+++ Exercise data +++
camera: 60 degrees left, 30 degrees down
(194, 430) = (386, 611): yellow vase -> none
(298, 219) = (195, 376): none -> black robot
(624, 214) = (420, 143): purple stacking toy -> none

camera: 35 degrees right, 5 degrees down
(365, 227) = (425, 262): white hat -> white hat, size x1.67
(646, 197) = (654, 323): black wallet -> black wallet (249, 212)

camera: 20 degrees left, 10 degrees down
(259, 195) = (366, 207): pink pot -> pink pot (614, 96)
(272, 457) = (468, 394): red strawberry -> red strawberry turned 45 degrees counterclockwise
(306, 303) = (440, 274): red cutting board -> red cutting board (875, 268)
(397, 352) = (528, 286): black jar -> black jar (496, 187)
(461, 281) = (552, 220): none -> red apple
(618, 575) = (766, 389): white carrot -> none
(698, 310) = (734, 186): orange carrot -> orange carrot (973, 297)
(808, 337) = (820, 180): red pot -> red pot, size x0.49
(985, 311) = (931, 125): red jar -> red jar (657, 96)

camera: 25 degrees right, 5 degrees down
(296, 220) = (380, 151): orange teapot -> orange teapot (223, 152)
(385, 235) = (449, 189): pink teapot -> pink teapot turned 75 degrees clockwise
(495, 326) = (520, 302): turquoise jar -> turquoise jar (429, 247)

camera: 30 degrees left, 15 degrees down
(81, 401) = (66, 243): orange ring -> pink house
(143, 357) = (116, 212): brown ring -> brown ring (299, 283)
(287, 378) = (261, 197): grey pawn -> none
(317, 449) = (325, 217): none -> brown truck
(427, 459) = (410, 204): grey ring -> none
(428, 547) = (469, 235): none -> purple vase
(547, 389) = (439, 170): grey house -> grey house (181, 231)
+++
Select from the material above each line in which the string "camera" appears, and list those lines.

camera: 60 degrees left, 30 degrees down
camera: 35 degrees right, 5 degrees down
camera: 20 degrees left, 10 degrees down
camera: 25 degrees right, 5 degrees down
camera: 30 degrees left, 15 degrees down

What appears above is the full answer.